▶ Task: Any picture in the data below should be skipped, while every line is repeated exactly.

▶ Data shown:
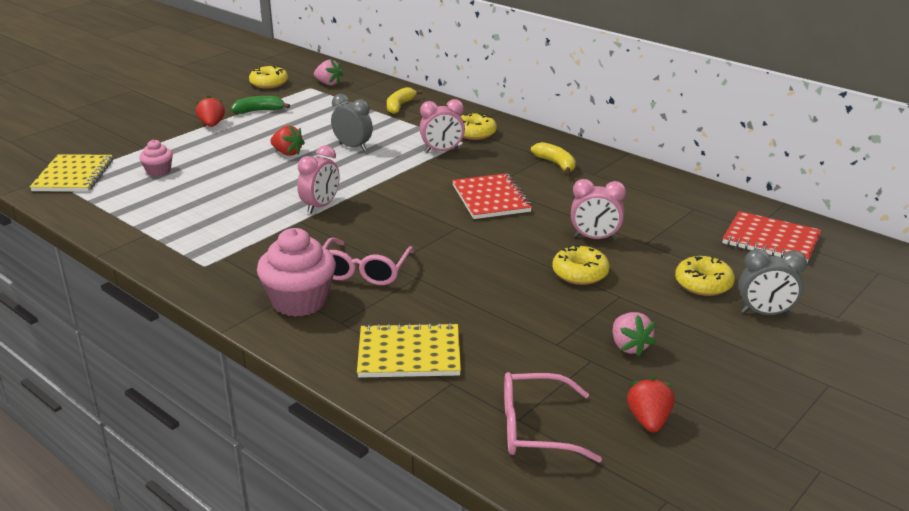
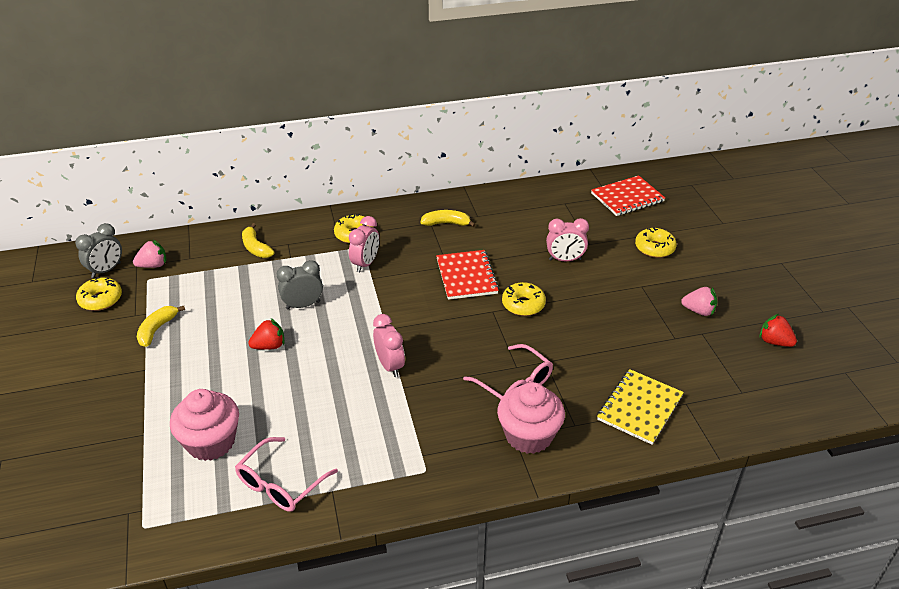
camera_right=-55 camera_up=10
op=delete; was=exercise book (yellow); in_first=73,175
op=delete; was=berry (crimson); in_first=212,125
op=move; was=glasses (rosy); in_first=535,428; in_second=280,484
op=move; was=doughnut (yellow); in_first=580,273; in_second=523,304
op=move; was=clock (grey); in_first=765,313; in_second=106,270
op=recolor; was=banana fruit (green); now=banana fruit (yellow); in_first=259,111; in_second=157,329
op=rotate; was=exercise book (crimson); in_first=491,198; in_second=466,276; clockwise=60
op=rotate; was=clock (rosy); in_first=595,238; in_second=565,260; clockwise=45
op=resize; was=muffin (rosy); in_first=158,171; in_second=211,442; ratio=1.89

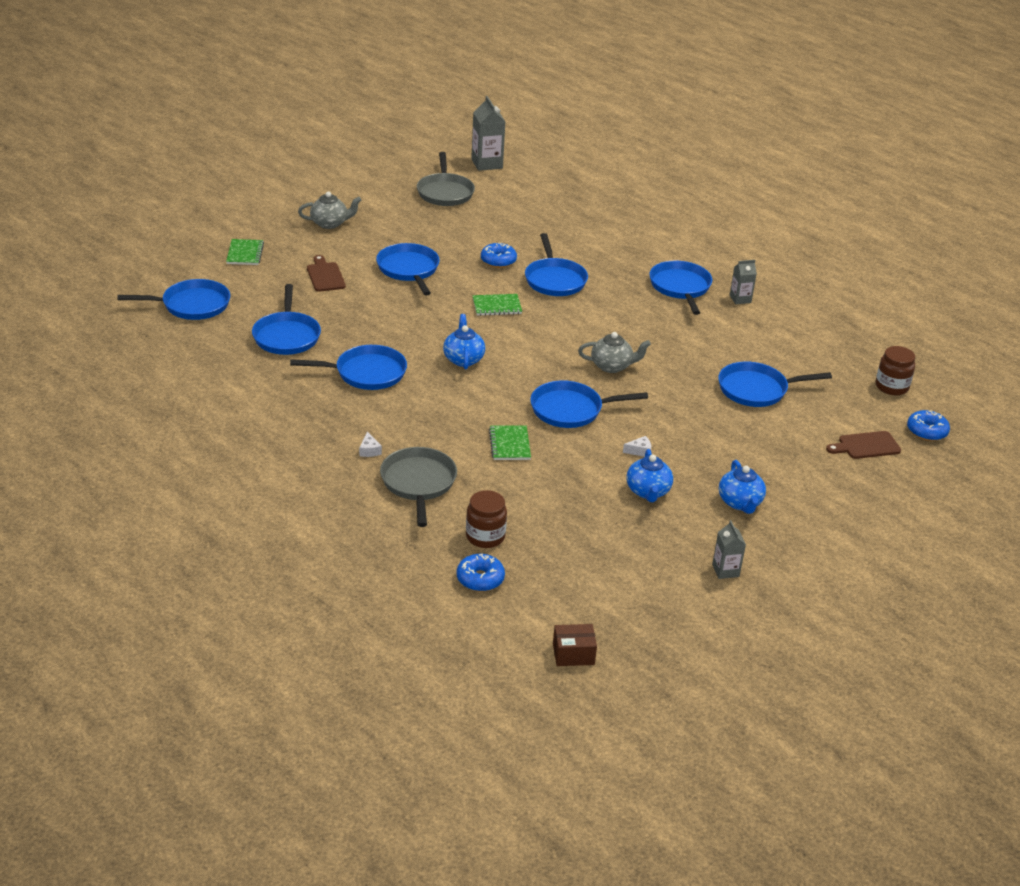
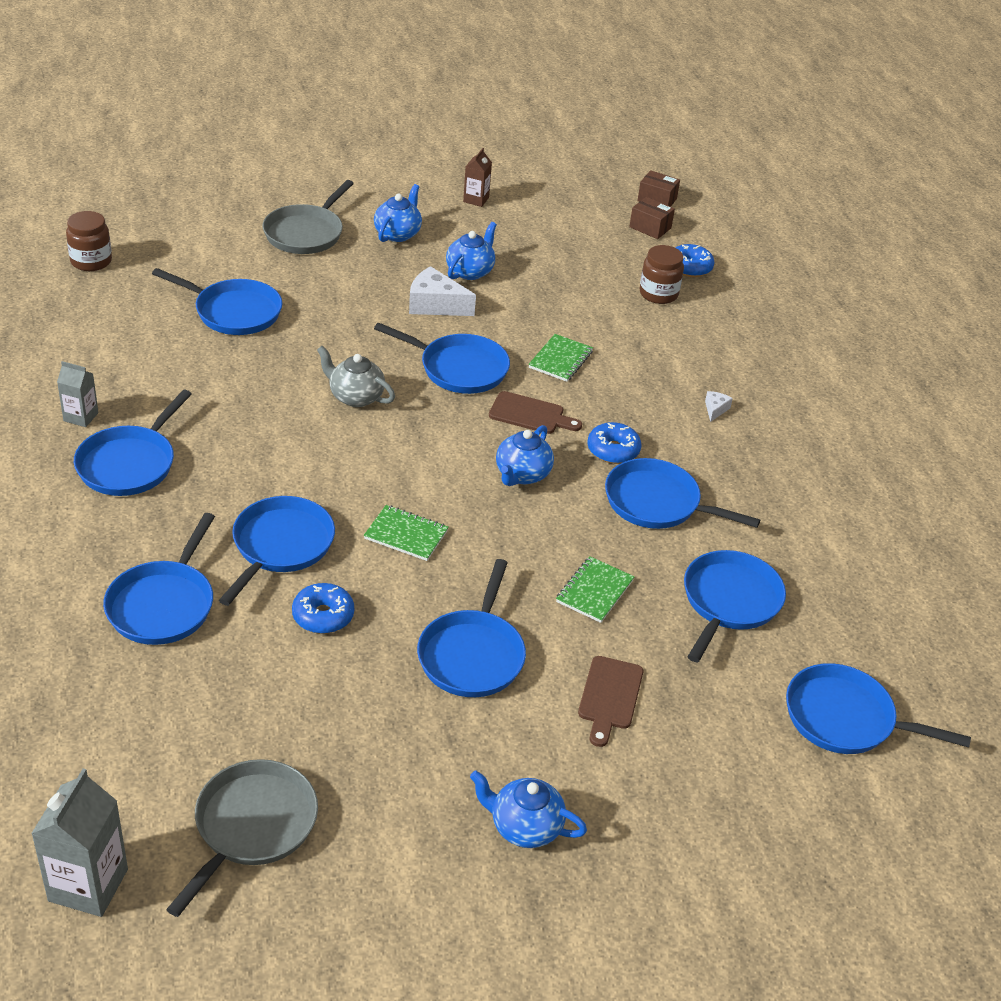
camera_right=-150 camera_up=5
op=insert; now=pan (royal blue); in_second=163,604
op=insert; now=package (brown); in_second=650,227
op=move; was=exercise book (green); in_first=245,253; in_second=594,591
op=move; was=pan (grey); in_first=418,483; in_second=306,233
op=move; was=bread board (brown); in_first=866,446; in_second=530,414
op=move; was=doughnut (royal blue); in_first=926,431; in_second=613,450
op=recolor; was=teapot (grey); now=teapot (royal blue); in_first=330,223; in_second=524,827
op=recolor; was=juice carton (grey); now=juice carton (brown); in_first=725,570; in_second=476,199
op=resize; was=cheese (white); in_first=639,451; in_second=435,305; ratio=2.1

▶ Task output:
camera_right=-55 camera_up=10
op=delete; was=exercise book (yellow); in_first=73,175
op=delete; was=berry (crimson); in_first=212,125
op=move; was=glasses (rosy); in_first=535,428; in_second=280,484
op=move; was=doughnut (yellow); in_first=580,273; in_second=523,304
op=move; was=clock (grey); in_first=765,313; in_second=106,270
op=recolor; was=banana fruit (green); now=banana fruit (yellow); in_first=259,111; in_second=157,329
op=rotate; was=exercise book (crimson); in_first=491,198; in_second=466,276; clockwise=60
op=rotate; was=clock (rosy); in_first=595,238; in_second=565,260; clockwise=45
op=resize; was=muffin (rosy); in_first=158,171; in_second=211,442; ratio=1.89

camera_right=-150 camera_up=5
op=insert; now=pan (royal blue); in_second=163,604
op=insert; now=package (brown); in_second=650,227
op=move; was=exercise book (green); in_first=245,253; in_second=594,591
op=move; was=pan (grey); in_first=418,483; in_second=306,233
op=move; was=bread board (brown); in_first=866,446; in_second=530,414
op=move; was=doughnut (royal blue); in_first=926,431; in_second=613,450
op=recolor; was=teapot (grey); now=teapot (royal blue); in_first=330,223; in_second=524,827
op=recolor; was=juice carton (grey); now=juice carton (brown); in_first=725,570; in_second=476,199
op=resize; was=cheese (white); in_first=639,451; in_second=435,305; ratio=2.1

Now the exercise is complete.